- _Records provided_:
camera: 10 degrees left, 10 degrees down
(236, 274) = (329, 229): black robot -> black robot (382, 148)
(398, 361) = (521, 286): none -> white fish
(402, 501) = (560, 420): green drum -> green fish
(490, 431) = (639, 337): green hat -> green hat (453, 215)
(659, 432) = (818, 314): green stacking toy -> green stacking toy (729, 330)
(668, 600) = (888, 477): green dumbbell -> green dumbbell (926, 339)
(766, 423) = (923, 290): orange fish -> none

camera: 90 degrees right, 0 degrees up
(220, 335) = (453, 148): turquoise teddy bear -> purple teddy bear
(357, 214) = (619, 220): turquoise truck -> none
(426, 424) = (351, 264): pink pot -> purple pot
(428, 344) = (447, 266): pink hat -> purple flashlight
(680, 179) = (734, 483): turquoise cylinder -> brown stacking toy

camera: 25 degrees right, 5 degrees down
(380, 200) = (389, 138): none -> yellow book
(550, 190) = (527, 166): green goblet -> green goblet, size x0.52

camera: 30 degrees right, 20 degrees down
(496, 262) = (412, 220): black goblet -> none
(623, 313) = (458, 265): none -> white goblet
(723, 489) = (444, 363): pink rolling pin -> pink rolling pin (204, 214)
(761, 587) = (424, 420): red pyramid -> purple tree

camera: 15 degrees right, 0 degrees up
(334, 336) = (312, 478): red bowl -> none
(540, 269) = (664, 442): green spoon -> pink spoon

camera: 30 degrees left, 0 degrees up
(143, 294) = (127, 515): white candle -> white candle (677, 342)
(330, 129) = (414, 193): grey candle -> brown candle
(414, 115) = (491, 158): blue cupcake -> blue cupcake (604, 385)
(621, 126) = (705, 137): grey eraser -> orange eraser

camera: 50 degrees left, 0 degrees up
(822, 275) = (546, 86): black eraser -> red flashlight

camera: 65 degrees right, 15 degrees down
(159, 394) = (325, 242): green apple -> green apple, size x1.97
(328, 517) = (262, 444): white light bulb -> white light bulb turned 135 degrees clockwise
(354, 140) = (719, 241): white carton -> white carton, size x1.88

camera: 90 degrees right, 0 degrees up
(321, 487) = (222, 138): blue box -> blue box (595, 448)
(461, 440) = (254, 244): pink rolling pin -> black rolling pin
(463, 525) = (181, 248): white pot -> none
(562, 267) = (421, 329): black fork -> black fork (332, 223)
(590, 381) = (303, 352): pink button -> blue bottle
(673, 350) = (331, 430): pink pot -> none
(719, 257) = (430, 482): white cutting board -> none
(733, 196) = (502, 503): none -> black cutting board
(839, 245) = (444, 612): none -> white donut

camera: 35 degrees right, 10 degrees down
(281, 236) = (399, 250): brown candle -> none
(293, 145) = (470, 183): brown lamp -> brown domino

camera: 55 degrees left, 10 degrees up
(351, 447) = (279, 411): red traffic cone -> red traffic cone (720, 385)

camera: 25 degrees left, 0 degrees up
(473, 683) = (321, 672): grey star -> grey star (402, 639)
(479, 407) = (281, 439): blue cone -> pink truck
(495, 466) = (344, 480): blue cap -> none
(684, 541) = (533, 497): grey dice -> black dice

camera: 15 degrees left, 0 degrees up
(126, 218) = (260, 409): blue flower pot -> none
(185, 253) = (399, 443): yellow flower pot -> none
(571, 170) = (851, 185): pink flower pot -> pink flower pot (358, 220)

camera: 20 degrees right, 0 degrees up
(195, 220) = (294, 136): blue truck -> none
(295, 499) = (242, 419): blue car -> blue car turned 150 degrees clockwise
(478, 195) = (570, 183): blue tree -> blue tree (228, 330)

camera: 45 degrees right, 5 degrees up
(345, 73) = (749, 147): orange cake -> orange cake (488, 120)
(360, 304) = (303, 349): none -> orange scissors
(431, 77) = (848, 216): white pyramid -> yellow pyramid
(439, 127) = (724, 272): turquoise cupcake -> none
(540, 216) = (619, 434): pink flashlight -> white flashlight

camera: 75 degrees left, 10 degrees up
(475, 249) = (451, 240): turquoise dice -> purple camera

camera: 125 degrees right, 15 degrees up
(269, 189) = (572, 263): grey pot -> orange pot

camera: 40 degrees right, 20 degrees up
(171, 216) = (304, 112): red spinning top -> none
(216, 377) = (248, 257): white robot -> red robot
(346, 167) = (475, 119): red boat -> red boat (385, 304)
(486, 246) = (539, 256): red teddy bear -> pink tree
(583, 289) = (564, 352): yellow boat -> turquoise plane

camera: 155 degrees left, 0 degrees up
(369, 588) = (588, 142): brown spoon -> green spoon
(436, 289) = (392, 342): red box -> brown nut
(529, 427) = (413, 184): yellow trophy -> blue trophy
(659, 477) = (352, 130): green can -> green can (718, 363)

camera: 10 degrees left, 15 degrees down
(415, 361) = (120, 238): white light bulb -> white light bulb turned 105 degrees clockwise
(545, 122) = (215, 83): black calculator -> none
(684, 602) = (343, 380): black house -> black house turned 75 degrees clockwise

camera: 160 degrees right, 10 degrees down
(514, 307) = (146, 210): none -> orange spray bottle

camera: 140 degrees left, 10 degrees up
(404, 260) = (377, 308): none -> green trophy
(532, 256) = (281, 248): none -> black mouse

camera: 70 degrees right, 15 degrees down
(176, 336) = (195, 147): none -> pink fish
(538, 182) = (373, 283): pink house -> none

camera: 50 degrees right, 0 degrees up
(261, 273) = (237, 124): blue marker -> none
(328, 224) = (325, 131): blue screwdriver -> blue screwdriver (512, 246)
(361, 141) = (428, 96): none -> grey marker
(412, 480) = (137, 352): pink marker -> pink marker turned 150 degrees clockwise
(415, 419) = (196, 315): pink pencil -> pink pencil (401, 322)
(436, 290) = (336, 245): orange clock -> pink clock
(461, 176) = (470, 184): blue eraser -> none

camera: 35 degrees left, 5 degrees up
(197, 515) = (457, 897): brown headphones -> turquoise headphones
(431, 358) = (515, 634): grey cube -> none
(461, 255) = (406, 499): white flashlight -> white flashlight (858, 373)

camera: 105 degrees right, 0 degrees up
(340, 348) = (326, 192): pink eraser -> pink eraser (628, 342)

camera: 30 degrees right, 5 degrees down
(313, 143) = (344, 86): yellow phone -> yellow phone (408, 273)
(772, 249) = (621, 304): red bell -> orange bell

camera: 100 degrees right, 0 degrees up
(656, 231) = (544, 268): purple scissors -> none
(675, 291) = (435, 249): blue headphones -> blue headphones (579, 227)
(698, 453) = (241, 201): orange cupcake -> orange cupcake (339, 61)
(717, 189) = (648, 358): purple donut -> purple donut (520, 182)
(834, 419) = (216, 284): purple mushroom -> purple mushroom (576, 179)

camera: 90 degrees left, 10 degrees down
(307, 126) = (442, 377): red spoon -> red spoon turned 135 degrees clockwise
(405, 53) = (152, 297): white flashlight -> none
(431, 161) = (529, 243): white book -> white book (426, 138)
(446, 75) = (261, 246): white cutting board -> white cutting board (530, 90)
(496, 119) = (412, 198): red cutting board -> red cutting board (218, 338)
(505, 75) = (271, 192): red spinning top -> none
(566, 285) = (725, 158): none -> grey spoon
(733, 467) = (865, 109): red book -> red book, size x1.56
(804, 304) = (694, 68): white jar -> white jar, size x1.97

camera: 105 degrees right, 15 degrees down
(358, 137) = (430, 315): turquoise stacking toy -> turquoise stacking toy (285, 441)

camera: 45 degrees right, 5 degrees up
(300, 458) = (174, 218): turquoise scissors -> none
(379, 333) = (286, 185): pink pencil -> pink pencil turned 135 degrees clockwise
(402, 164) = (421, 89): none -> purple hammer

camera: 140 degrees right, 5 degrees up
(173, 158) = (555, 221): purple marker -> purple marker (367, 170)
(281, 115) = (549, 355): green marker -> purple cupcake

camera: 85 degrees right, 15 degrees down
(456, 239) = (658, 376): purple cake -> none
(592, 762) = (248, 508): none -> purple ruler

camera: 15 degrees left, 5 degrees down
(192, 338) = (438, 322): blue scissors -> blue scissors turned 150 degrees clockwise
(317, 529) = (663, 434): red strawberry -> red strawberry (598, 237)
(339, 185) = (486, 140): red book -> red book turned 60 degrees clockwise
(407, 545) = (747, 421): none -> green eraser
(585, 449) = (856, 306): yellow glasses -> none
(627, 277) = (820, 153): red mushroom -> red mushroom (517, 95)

- _Task to carry out_: Using the entries above, extract exactly the span from the line with "(529, 427) = (413, 184): yellow" to the line with "(415, 419) = (196, 315): pink", both lines included; leave out everything else.

- _Worked solution_:
(529, 427) = (413, 184): yellow trophy -> blue trophy
(659, 477) = (352, 130): green can -> green can (718, 363)

camera: 10 degrees left, 15 degrees down
(415, 361) = (120, 238): white light bulb -> white light bulb turned 105 degrees clockwise
(545, 122) = (215, 83): black calculator -> none
(684, 602) = (343, 380): black house -> black house turned 75 degrees clockwise

camera: 160 degrees right, 10 degrees down
(514, 307) = (146, 210): none -> orange spray bottle

camera: 140 degrees left, 10 degrees up
(404, 260) = (377, 308): none -> green trophy
(532, 256) = (281, 248): none -> black mouse

camera: 70 degrees right, 15 degrees down
(176, 336) = (195, 147): none -> pink fish
(538, 182) = (373, 283): pink house -> none

camera: 50 degrees right, 0 degrees up
(261, 273) = (237, 124): blue marker -> none
(328, 224) = (325, 131): blue screwdriver -> blue screwdriver (512, 246)
(361, 141) = (428, 96): none -> grey marker
(412, 480) = (137, 352): pink marker -> pink marker turned 150 degrees clockwise
(415, 419) = (196, 315): pink pencil -> pink pencil (401, 322)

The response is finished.